Collection entries
□ □ □ □ □
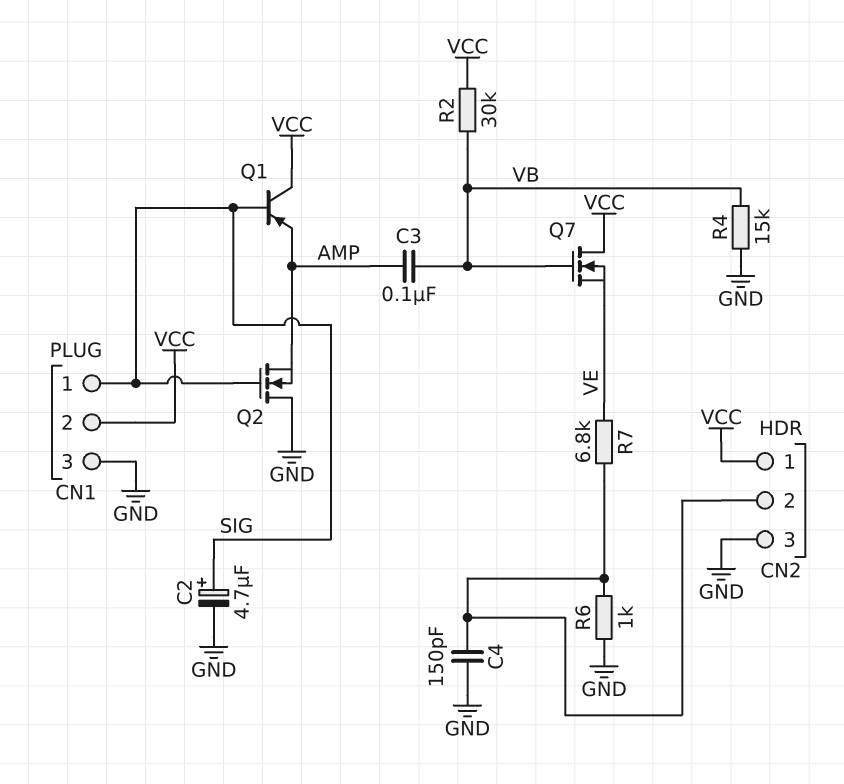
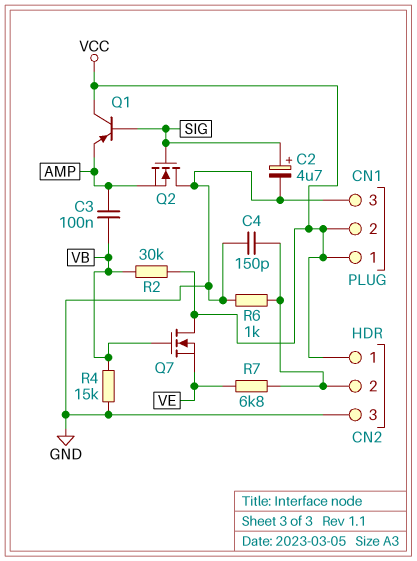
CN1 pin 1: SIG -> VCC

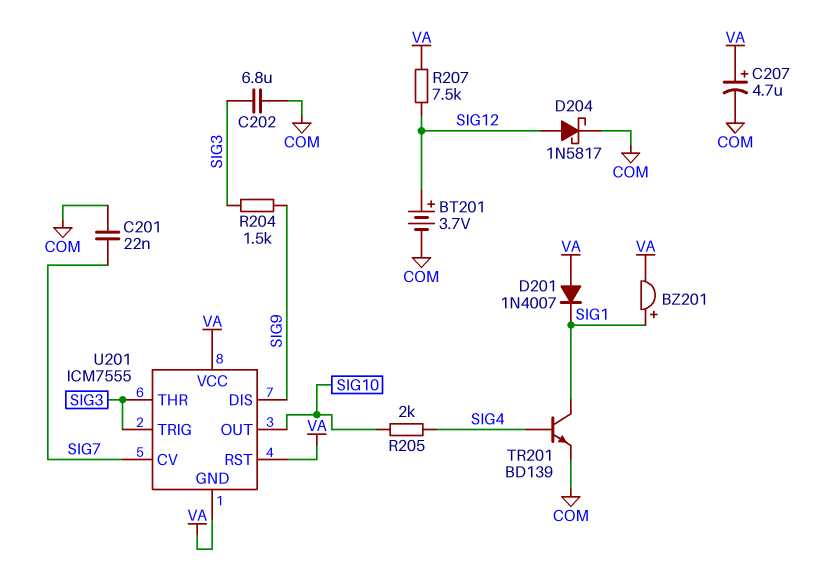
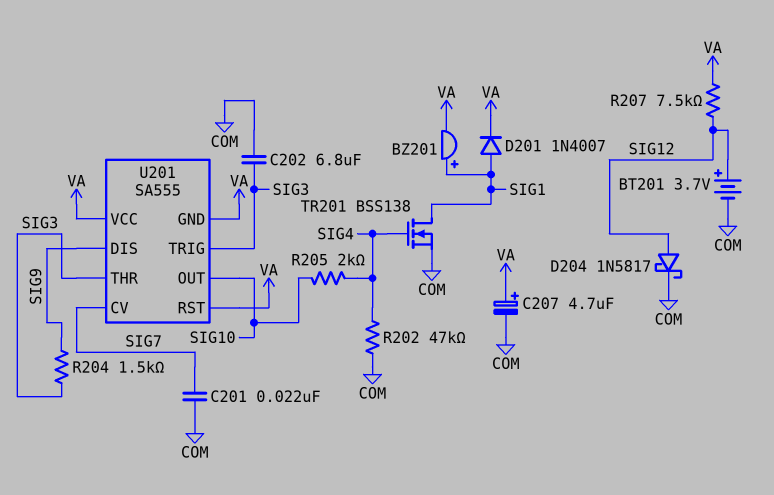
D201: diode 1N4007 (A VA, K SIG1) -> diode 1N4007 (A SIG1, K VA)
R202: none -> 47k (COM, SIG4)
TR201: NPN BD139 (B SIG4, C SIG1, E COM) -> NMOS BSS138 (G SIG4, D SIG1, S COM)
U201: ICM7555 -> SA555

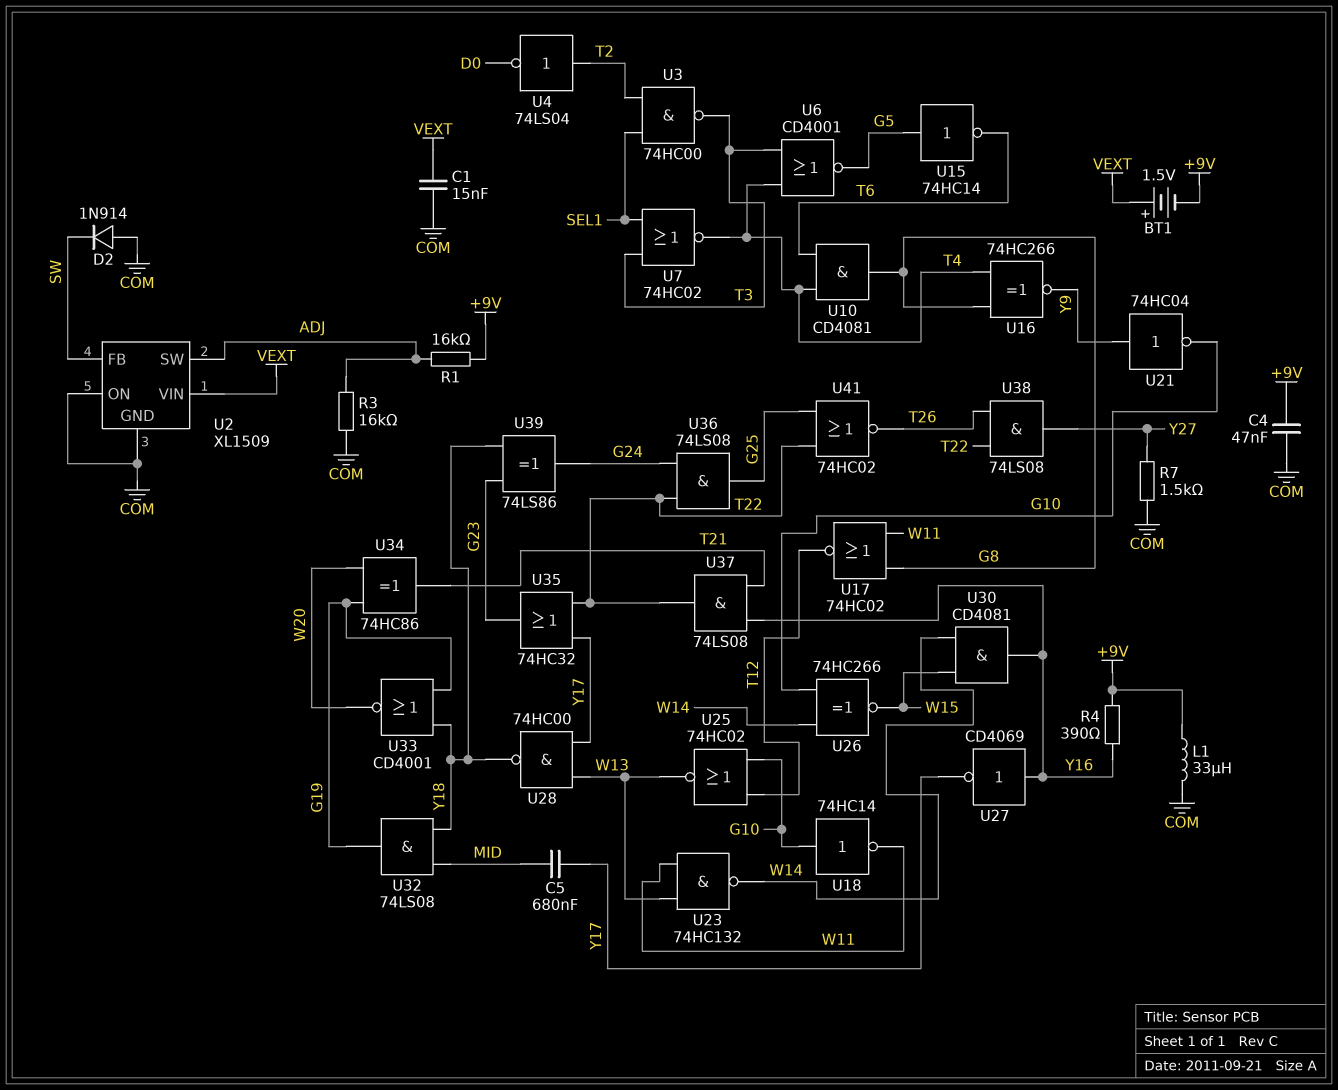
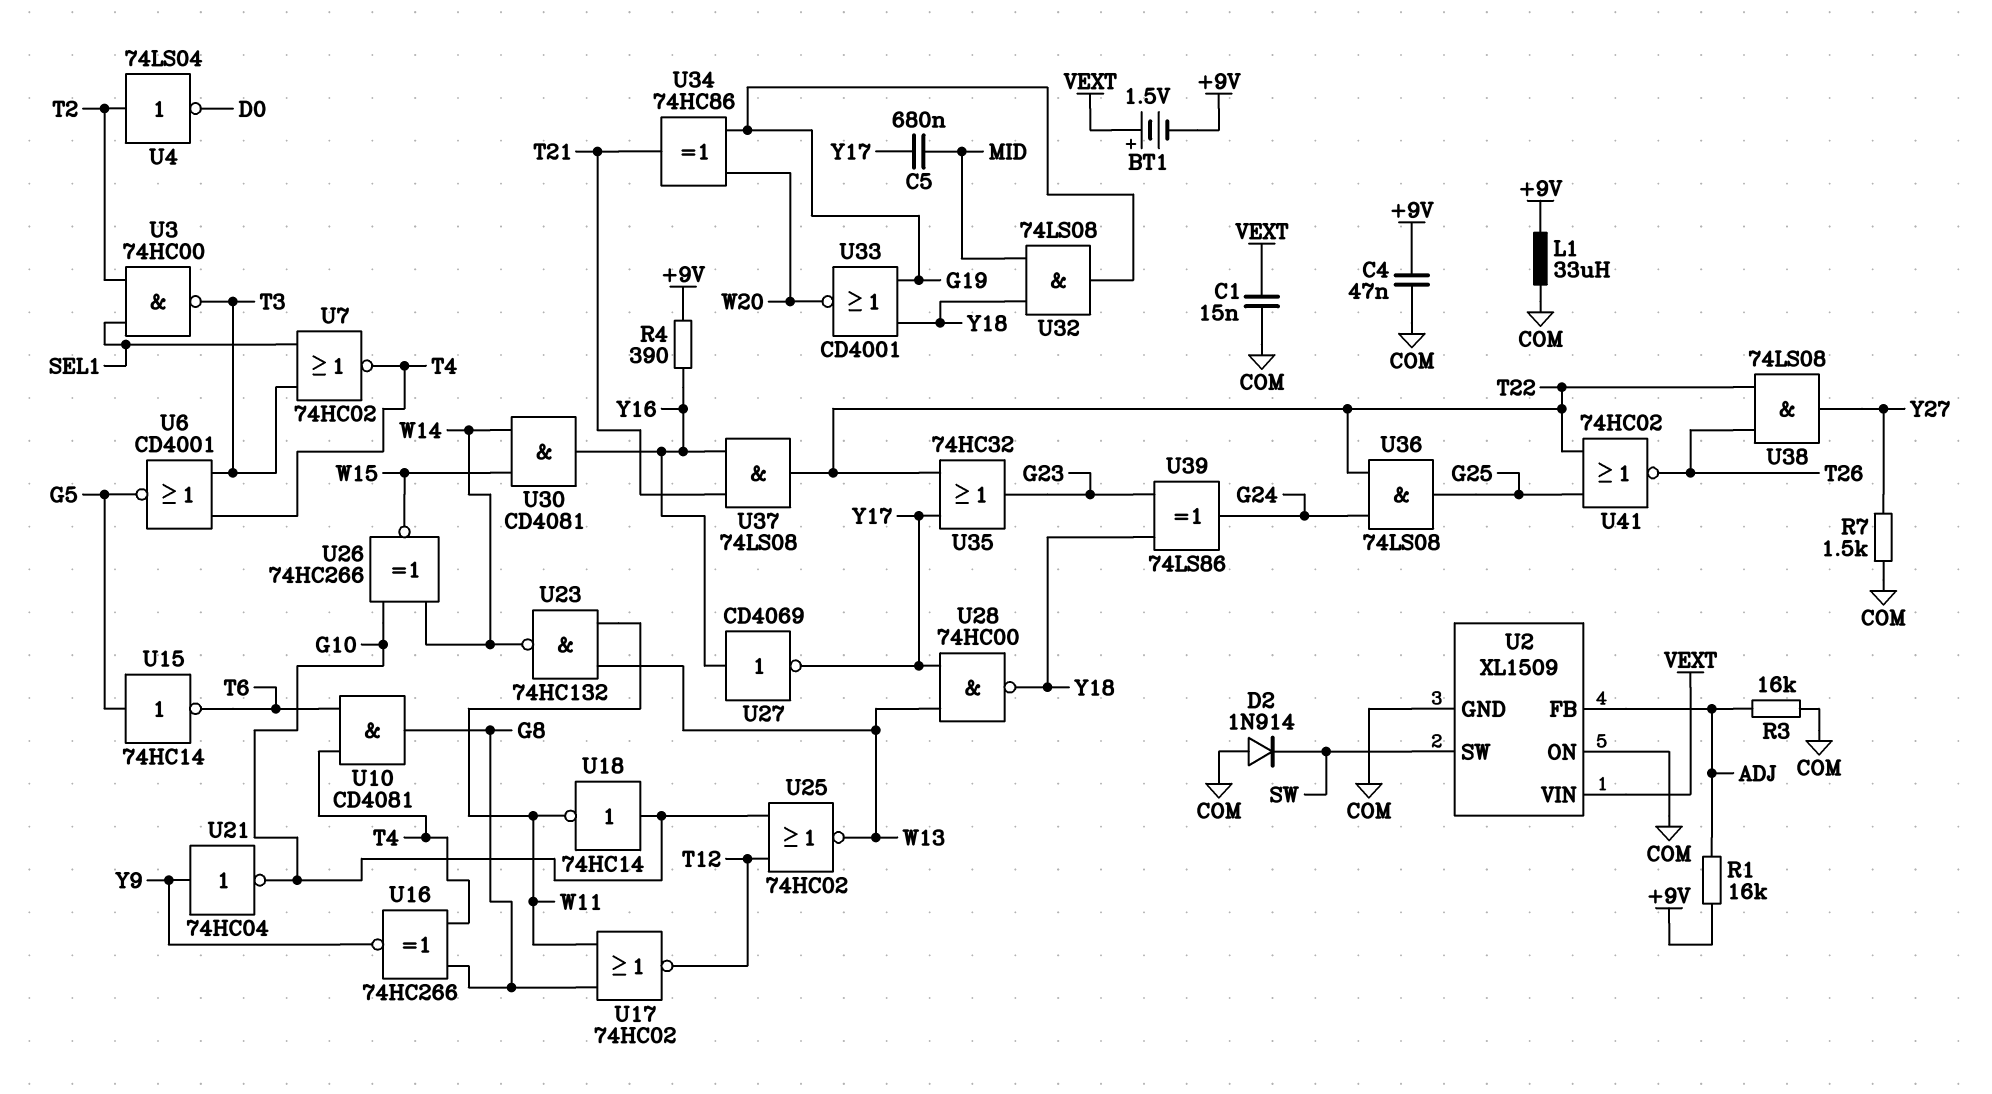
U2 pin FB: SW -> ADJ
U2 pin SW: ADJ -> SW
□ □ □ □ □
ASSIGNED TASK: Each record above should be copied character for character, with pictures dropped.

RESULT OF THE EXERCISE:
CN1 pin 1: SIG -> VCC

D201: diode 1N4007 (A VA, K SIG1) -> diode 1N4007 (A SIG1, K VA)
R202: none -> 47k (COM, SIG4)
TR201: NPN BD139 (B SIG4, C SIG1, E COM) -> NMOS BSS138 (G SIG4, D SIG1, S COM)
U201: ICM7555 -> SA555

U2 pin FB: SW -> ADJ
U2 pin SW: ADJ -> SW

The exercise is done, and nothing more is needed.